(Before-and-after object lists)
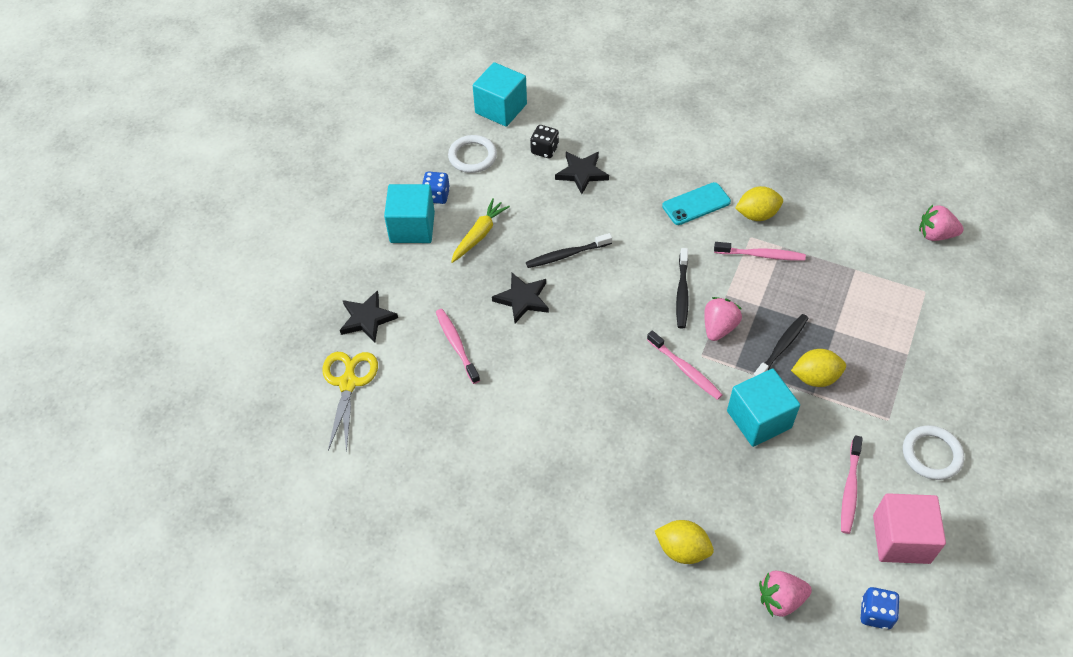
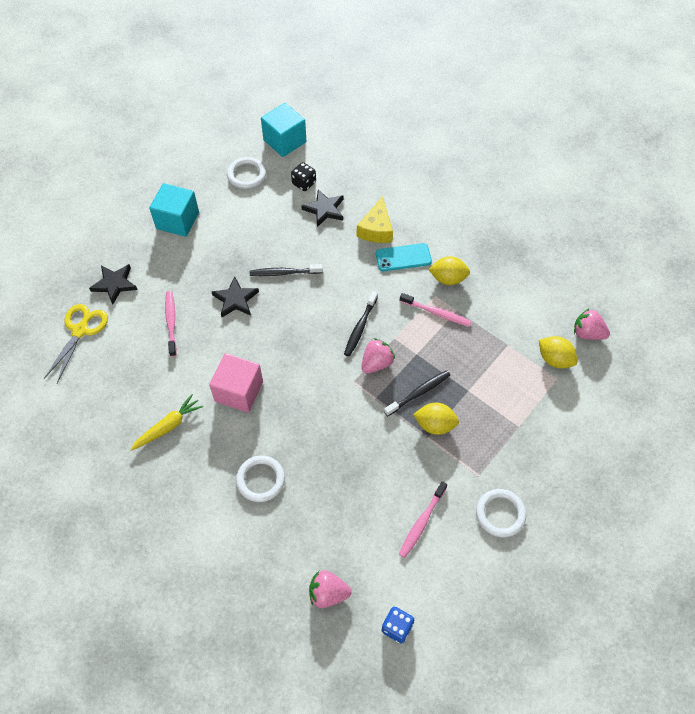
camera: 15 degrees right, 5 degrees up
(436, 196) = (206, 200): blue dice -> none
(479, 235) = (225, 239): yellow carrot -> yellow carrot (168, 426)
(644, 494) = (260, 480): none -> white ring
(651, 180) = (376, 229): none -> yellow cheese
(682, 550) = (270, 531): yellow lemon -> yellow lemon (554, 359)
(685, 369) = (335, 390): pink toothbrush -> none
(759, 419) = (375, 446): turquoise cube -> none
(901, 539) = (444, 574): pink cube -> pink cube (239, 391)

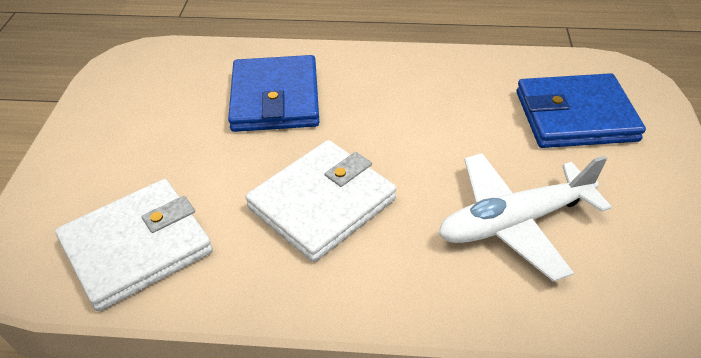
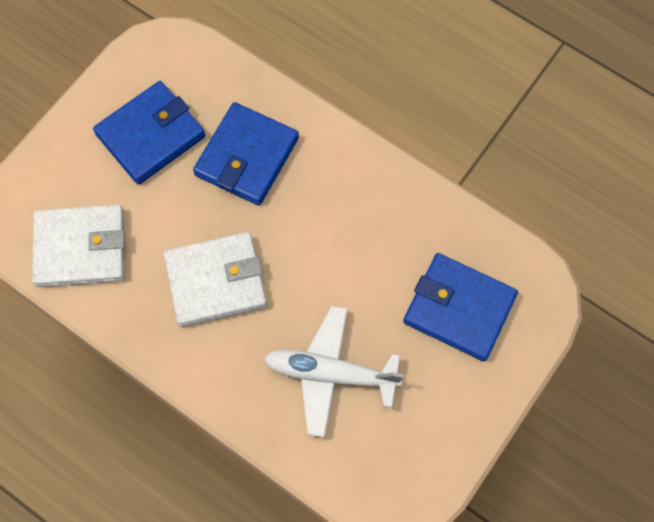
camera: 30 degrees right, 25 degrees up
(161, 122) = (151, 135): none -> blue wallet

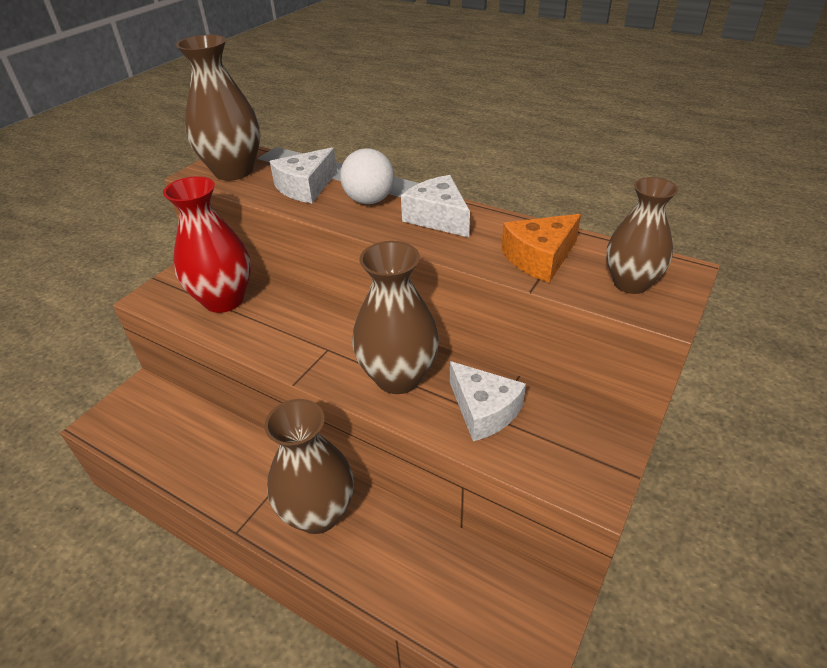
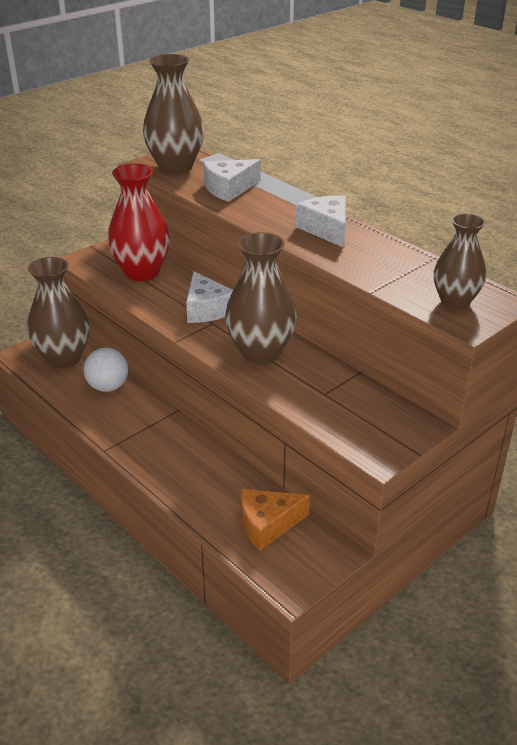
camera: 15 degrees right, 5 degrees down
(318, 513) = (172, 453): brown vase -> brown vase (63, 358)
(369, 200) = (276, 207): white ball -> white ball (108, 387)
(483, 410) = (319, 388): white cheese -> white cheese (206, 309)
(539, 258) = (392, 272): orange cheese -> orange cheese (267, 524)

...

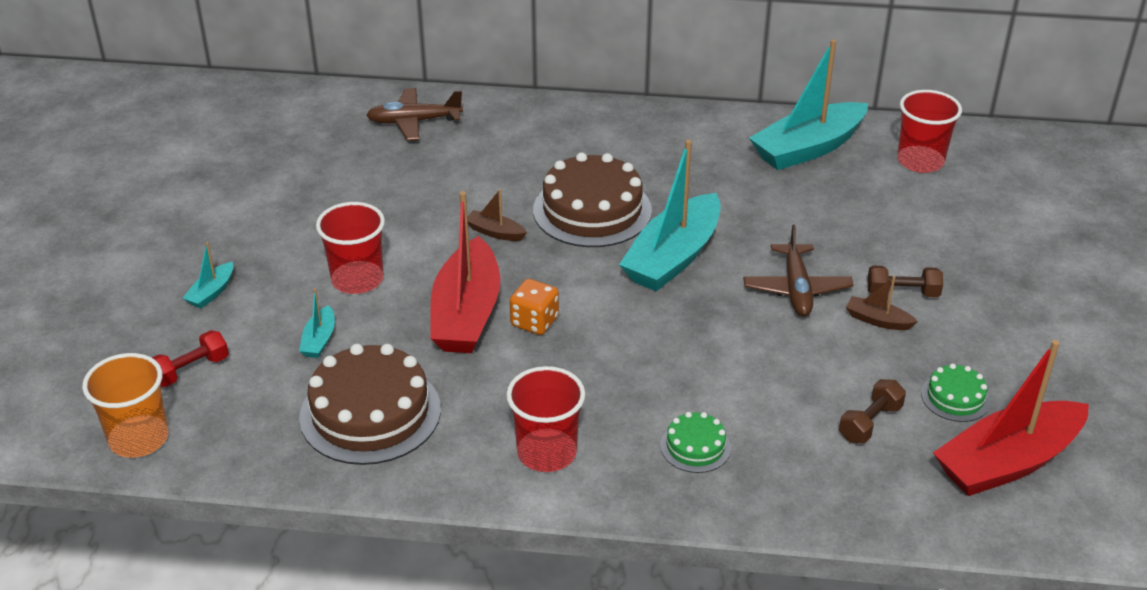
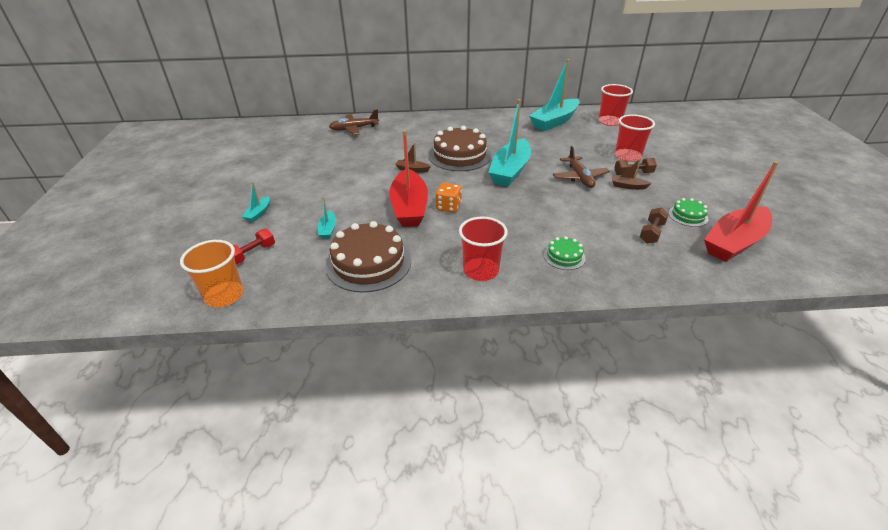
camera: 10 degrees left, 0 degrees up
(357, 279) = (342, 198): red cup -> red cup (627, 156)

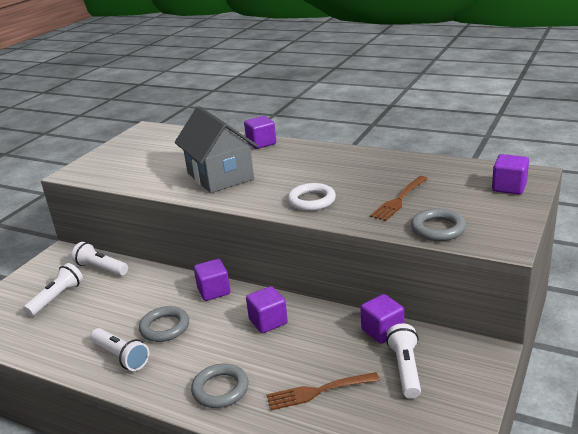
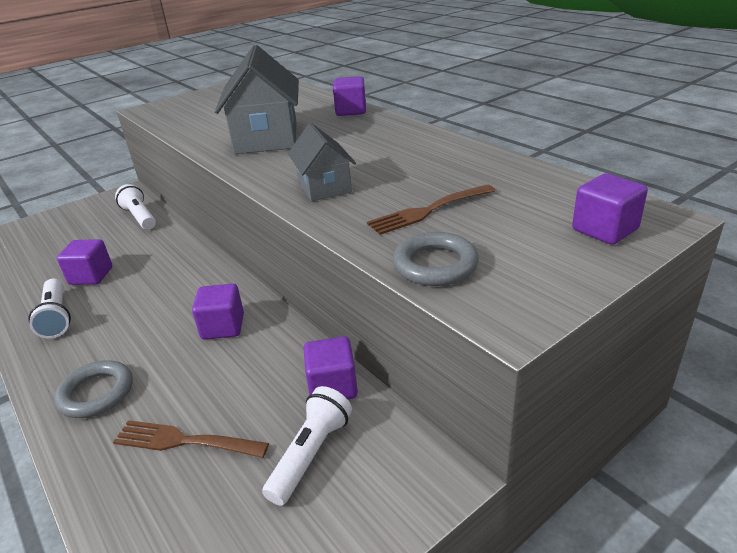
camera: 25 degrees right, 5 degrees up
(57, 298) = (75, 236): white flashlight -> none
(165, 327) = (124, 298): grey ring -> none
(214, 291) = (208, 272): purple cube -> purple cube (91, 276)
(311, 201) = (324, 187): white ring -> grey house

[Try it]
Take the entries above and return only the lines from the one with "camera: 25 degrees right, 5 degrees up" to the one with "(311, 201) = (324, 187): white", both included, unchanged.

[Output below]
camera: 25 degrees right, 5 degrees up
(57, 298) = (75, 236): white flashlight -> none
(165, 327) = (124, 298): grey ring -> none
(214, 291) = (208, 272): purple cube -> purple cube (91, 276)
(311, 201) = (324, 187): white ring -> grey house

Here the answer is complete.